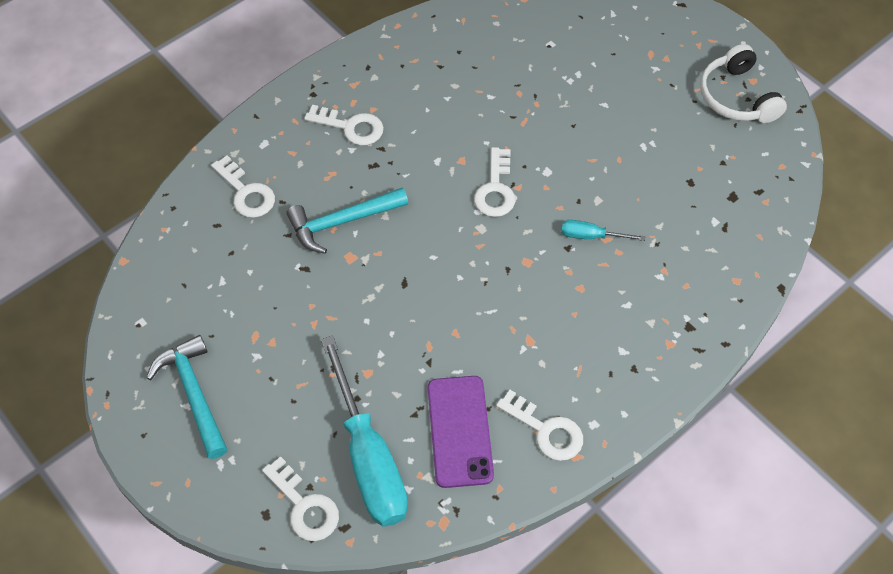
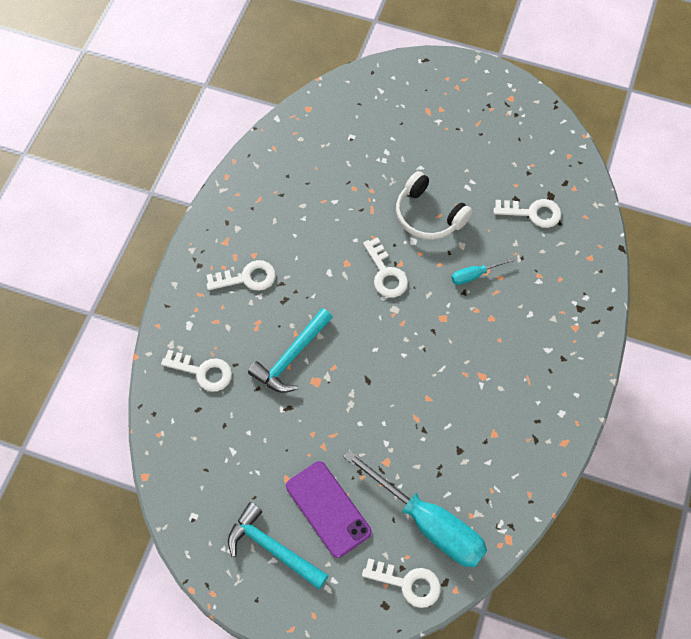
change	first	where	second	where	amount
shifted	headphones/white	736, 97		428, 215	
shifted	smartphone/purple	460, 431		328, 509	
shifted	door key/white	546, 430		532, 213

▶ What you are asked to do
Leave out the pictures, and write out all the remaining data above exactly.

▶ Your response
change	first	where	second	where	amount
shifted	headphones/white	736, 97		428, 215	
shifted	smartphone/purple	460, 431		328, 509	
shifted	door key/white	546, 430		532, 213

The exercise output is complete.